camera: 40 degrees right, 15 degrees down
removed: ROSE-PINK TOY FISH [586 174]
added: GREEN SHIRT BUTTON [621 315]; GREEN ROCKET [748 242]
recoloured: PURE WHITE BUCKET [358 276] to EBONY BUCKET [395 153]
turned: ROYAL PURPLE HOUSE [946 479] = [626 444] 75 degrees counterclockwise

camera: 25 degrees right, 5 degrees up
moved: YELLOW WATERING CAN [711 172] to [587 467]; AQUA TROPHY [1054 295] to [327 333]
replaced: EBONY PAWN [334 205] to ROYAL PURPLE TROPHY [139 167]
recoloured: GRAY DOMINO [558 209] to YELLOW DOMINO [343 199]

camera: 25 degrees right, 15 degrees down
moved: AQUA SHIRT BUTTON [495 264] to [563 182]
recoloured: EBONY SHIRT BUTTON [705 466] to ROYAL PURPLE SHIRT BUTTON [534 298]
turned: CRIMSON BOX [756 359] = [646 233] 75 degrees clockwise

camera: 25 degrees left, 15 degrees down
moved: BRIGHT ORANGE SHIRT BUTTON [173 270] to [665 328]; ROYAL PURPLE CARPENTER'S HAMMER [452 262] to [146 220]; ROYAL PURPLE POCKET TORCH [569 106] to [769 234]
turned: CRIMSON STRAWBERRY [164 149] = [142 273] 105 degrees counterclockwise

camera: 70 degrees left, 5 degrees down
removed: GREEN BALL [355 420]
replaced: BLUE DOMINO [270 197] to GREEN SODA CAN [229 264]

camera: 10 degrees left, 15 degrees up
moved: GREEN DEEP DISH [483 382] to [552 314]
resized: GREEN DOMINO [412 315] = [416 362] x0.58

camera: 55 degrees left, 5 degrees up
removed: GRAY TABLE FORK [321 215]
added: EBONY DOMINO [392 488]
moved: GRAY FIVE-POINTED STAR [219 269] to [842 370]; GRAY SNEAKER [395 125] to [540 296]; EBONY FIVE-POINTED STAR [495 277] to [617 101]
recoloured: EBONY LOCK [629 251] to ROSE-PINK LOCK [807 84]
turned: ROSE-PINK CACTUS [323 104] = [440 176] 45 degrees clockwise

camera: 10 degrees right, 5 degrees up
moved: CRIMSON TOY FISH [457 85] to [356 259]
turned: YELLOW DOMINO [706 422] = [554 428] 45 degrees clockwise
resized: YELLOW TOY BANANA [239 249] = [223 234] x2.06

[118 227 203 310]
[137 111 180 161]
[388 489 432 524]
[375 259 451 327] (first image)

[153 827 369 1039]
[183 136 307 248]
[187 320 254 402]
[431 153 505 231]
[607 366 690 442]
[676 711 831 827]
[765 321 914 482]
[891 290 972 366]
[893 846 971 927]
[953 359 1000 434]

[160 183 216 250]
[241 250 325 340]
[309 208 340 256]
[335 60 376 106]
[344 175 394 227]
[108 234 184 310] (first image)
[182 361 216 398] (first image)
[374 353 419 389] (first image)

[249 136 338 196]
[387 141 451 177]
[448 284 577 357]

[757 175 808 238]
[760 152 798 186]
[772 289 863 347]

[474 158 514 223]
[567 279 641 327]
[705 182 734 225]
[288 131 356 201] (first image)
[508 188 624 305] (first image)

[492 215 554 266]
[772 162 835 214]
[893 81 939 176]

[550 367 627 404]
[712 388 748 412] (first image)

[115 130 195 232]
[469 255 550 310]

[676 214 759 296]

#####

Up to and including the line that holds "recoloured: PURE WHITE", reproduce the records above exactly from their first line, and give nothing else.

camera: 40 degrees right, 15 degrees down
removed: ROSE-PINK TOY FISH [586 174]
added: GREEN SHIRT BUTTON [621 315]; GREEN ROCKET [748 242]
recoloured: PURE WHITE BUCKET [358 276] to EBONY BUCKET [395 153]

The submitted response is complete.